Building correspondence data:

---

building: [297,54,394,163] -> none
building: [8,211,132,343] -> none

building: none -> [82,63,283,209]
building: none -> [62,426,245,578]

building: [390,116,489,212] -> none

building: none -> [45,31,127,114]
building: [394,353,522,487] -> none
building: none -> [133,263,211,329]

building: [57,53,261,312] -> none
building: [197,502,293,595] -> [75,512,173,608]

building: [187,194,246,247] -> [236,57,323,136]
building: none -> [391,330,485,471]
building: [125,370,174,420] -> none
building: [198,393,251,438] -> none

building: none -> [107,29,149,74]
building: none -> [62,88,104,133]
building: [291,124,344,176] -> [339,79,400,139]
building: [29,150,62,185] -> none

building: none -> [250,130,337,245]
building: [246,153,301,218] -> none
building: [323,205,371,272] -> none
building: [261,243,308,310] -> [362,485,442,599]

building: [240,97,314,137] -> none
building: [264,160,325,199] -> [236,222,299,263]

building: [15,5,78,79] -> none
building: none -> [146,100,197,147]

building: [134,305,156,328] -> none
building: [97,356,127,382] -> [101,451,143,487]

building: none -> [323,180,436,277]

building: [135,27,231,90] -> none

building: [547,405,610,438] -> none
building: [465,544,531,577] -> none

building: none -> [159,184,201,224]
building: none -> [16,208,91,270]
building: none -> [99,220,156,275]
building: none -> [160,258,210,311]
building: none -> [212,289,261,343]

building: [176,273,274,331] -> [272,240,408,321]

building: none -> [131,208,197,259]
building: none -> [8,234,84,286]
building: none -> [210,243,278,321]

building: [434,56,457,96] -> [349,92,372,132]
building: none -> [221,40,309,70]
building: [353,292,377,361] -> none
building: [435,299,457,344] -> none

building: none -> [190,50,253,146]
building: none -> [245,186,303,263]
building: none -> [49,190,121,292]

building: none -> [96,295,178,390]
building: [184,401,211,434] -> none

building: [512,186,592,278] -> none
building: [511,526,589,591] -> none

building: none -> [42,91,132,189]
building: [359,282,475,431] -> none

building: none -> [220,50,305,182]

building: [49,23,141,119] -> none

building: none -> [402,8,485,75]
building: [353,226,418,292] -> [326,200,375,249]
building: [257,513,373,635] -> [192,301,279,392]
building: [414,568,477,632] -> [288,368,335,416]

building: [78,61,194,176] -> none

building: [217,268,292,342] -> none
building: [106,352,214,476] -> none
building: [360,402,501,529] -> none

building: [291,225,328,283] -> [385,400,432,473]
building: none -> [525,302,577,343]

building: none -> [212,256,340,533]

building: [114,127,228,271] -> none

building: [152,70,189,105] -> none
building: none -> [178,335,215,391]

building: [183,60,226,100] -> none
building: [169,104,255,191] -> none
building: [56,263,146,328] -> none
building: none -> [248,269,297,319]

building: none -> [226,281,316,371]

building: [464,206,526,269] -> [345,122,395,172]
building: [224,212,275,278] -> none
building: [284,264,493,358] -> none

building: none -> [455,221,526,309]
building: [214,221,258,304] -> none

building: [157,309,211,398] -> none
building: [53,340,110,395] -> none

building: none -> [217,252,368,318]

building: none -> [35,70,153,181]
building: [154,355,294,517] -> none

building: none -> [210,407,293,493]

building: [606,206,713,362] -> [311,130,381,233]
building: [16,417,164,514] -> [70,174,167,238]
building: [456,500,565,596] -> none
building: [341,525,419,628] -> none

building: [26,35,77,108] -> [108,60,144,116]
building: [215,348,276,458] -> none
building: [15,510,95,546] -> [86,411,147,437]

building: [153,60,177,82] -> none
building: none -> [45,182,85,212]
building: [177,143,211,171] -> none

---

WORK TASK
Write out exactly the lines above from the line with "building: [106,352,214,476] -> none" through the line with "building: [152,70,189,105] -> none", both of them included, and leave out all other lines.

PROBLEM SOLUTION
building: [106,352,214,476] -> none
building: [360,402,501,529] -> none

building: [291,225,328,283] -> [385,400,432,473]
building: none -> [525,302,577,343]

building: none -> [212,256,340,533]

building: [114,127,228,271] -> none

building: [152,70,189,105] -> none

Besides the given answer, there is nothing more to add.